# Provided material
/---

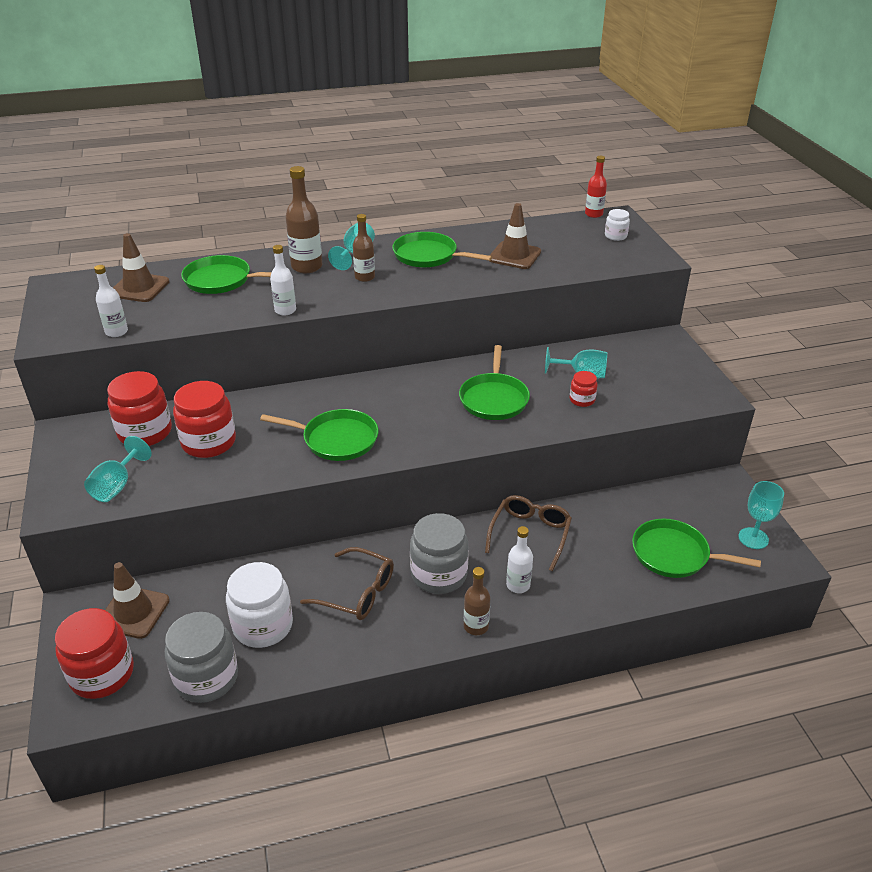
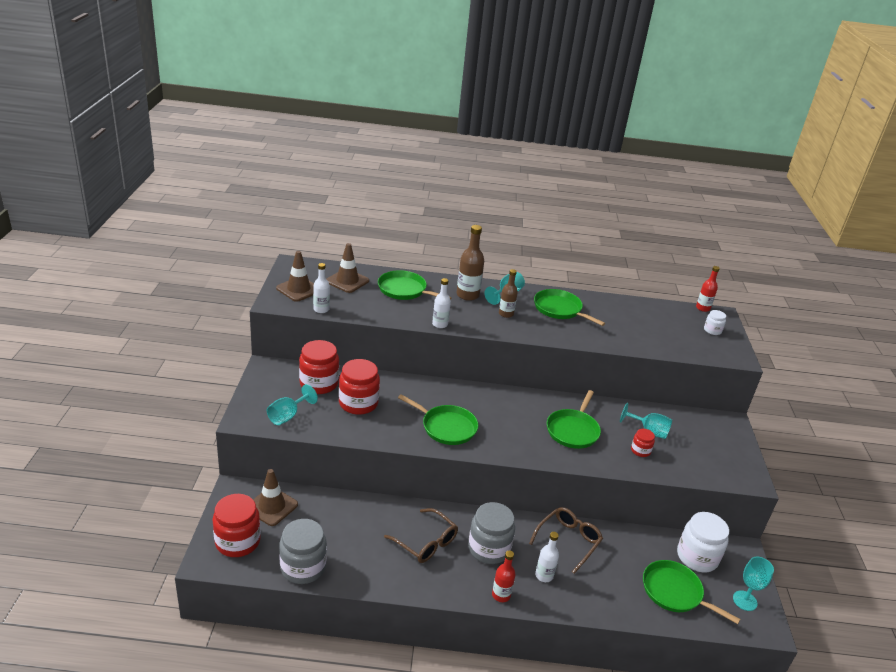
camera: 15 degrees right, 5 degrees down
white jar [226,562,293,648] -> white jar moved to [677,512,729,572]
brown bottle [464,567,490,635] -> red bottle [492,551,515,602]
brown traffic cone [489,203,541,269] -> brown traffic cone moved to [276,251,314,302]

\---

# What you will do
Exactly the lines from the one containing "brown bottle [464,567,490,635]" through the final line above, and only those, should be given again.

# The answer
brown bottle [464,567,490,635] -> red bottle [492,551,515,602]
brown traffic cone [489,203,541,269] -> brown traffic cone moved to [276,251,314,302]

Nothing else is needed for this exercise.